» **EXERCISE OBJECTIVE**:
Give back each line below verbatim.

Change detection outputs
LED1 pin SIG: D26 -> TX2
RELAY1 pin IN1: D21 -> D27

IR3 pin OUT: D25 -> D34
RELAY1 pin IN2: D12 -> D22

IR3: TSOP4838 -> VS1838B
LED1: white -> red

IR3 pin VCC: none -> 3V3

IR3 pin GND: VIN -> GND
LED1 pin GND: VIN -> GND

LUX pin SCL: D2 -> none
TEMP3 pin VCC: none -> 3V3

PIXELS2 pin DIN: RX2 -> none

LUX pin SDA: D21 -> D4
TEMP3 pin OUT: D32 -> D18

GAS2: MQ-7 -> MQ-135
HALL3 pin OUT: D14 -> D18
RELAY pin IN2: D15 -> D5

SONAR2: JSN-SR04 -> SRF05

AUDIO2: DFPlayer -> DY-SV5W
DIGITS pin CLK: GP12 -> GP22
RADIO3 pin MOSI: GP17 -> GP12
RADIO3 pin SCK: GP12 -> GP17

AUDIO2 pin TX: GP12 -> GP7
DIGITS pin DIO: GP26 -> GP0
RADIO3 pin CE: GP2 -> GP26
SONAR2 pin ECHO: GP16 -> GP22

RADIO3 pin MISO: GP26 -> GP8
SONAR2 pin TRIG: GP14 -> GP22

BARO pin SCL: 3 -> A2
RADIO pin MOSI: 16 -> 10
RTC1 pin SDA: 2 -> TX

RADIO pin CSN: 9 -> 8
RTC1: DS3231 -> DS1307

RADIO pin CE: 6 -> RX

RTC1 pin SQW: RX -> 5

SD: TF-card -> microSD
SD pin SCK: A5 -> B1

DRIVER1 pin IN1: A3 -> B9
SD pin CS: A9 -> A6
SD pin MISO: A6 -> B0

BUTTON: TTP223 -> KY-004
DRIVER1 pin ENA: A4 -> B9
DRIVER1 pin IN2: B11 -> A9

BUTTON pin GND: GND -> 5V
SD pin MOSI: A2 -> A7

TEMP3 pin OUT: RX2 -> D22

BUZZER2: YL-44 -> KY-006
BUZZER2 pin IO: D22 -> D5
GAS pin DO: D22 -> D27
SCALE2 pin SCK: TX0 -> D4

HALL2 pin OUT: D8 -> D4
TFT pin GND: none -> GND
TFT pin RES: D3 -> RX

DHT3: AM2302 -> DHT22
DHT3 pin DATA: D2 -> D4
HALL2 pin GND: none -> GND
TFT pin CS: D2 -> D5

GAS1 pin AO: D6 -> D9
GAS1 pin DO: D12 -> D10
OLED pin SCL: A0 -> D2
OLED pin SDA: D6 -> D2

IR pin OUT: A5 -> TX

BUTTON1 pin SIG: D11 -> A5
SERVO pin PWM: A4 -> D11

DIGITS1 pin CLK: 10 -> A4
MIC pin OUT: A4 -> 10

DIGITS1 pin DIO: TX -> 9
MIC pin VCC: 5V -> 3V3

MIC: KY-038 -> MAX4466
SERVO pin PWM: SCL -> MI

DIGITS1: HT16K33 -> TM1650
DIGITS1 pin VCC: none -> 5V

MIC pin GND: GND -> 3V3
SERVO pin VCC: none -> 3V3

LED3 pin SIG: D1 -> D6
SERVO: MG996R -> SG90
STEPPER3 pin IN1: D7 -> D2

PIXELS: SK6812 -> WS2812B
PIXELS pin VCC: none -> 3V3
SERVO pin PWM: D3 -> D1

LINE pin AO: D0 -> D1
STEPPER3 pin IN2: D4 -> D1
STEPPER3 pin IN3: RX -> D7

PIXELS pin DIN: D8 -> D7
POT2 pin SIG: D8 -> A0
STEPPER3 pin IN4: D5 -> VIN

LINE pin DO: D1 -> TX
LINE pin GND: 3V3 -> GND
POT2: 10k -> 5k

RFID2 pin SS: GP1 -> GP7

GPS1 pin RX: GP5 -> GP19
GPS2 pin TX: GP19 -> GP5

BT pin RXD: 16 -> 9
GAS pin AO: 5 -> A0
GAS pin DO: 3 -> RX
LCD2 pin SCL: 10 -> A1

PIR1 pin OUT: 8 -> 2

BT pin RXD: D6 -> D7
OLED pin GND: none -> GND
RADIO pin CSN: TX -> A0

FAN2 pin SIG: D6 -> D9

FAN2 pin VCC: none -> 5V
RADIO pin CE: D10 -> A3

» **SOLUTION TO THIS TASK**:
LED1 pin SIG: D26 -> TX2
RELAY1 pin IN1: D21 -> D27

IR3 pin OUT: D25 -> D34
RELAY1 pin IN2: D12 -> D22

IR3: TSOP4838 -> VS1838B
LED1: white -> red

IR3 pin VCC: none -> 3V3

IR3 pin GND: VIN -> GND
LED1 pin GND: VIN -> GND

LUX pin SCL: D2 -> none
TEMP3 pin VCC: none -> 3V3

PIXELS2 pin DIN: RX2 -> none

LUX pin SDA: D21 -> D4
TEMP3 pin OUT: D32 -> D18

GAS2: MQ-7 -> MQ-135
HALL3 pin OUT: D14 -> D18
RELAY pin IN2: D15 -> D5

SONAR2: JSN-SR04 -> SRF05

AUDIO2: DFPlayer -> DY-SV5W
DIGITS pin CLK: GP12 -> GP22
RADIO3 pin MOSI: GP17 -> GP12
RADIO3 pin SCK: GP12 -> GP17

AUDIO2 pin TX: GP12 -> GP7
DIGITS pin DIO: GP26 -> GP0
RADIO3 pin CE: GP2 -> GP26
SONAR2 pin ECHO: GP16 -> GP22

RADIO3 pin MISO: GP26 -> GP8
SONAR2 pin TRIG: GP14 -> GP22

BARO pin SCL: 3 -> A2
RADIO pin MOSI: 16 -> 10
RTC1 pin SDA: 2 -> TX

RADIO pin CSN: 9 -> 8
RTC1: DS3231 -> DS1307

RADIO pin CE: 6 -> RX

RTC1 pin SQW: RX -> 5

SD: TF-card -> microSD
SD pin SCK: A5 -> B1

DRIVER1 pin IN1: A3 -> B9
SD pin CS: A9 -> A6
SD pin MISO: A6 -> B0

BUTTON: TTP223 -> KY-004
DRIVER1 pin ENA: A4 -> B9
DRIVER1 pin IN2: B11 -> A9

BUTTON pin GND: GND -> 5V
SD pin MOSI: A2 -> A7

TEMP3 pin OUT: RX2 -> D22

BUZZER2: YL-44 -> KY-006
BUZZER2 pin IO: D22 -> D5
GAS pin DO: D22 -> D27
SCALE2 pin SCK: TX0 -> D4

HALL2 pin OUT: D8 -> D4
TFT pin GND: none -> GND
TFT pin RES: D3 -> RX

DHT3: AM2302 -> DHT22
DHT3 pin DATA: D2 -> D4
HALL2 pin GND: none -> GND
TFT pin CS: D2 -> D5

GAS1 pin AO: D6 -> D9
GAS1 pin DO: D12 -> D10
OLED pin SCL: A0 -> D2
OLED pin SDA: D6 -> D2

IR pin OUT: A5 -> TX

BUTTON1 pin SIG: D11 -> A5
SERVO pin PWM: A4 -> D11

DIGITS1 pin CLK: 10 -> A4
MIC pin OUT: A4 -> 10

DIGITS1 pin DIO: TX -> 9
MIC pin VCC: 5V -> 3V3

MIC: KY-038 -> MAX4466
SERVO pin PWM: SCL -> MI

DIGITS1: HT16K33 -> TM1650
DIGITS1 pin VCC: none -> 5V

MIC pin GND: GND -> 3V3
SERVO pin VCC: none -> 3V3

LED3 pin SIG: D1 -> D6
SERVO: MG996R -> SG90
STEPPER3 pin IN1: D7 -> D2

PIXELS: SK6812 -> WS2812B
PIXELS pin VCC: none -> 3V3
SERVO pin PWM: D3 -> D1

LINE pin AO: D0 -> D1
STEPPER3 pin IN2: D4 -> D1
STEPPER3 pin IN3: RX -> D7

PIXELS pin DIN: D8 -> D7
POT2 pin SIG: D8 -> A0
STEPPER3 pin IN4: D5 -> VIN

LINE pin DO: D1 -> TX
LINE pin GND: 3V3 -> GND
POT2: 10k -> 5k

RFID2 pin SS: GP1 -> GP7

GPS1 pin RX: GP5 -> GP19
GPS2 pin TX: GP19 -> GP5

BT pin RXD: 16 -> 9
GAS pin AO: 5 -> A0
GAS pin DO: 3 -> RX
LCD2 pin SCL: 10 -> A1

PIR1 pin OUT: 8 -> 2

BT pin RXD: D6 -> D7
OLED pin GND: none -> GND
RADIO pin CSN: TX -> A0

FAN2 pin SIG: D6 -> D9

FAN2 pin VCC: none -> 5V
RADIO pin CE: D10 -> A3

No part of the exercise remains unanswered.